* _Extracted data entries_

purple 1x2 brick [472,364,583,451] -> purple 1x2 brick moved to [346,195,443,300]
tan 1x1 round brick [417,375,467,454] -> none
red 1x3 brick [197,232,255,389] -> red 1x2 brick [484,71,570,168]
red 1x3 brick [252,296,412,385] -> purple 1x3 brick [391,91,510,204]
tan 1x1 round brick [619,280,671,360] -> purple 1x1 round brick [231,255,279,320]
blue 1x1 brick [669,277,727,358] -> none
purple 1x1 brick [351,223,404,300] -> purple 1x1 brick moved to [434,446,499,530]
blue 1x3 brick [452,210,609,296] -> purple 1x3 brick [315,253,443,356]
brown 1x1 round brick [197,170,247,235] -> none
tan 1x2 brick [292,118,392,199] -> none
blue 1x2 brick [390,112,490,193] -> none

* _TASK INSTRUCTIONS_
The required result is an exact repeat of the records above from the line containing "red 1x3 brick [197,232,255,389]" to their final line.

* _RESPONSE_
red 1x3 brick [197,232,255,389] -> red 1x2 brick [484,71,570,168]
red 1x3 brick [252,296,412,385] -> purple 1x3 brick [391,91,510,204]
tan 1x1 round brick [619,280,671,360] -> purple 1x1 round brick [231,255,279,320]
blue 1x1 brick [669,277,727,358] -> none
purple 1x1 brick [351,223,404,300] -> purple 1x1 brick moved to [434,446,499,530]
blue 1x3 brick [452,210,609,296] -> purple 1x3 brick [315,253,443,356]
brown 1x1 round brick [197,170,247,235] -> none
tan 1x2 brick [292,118,392,199] -> none
blue 1x2 brick [390,112,490,193] -> none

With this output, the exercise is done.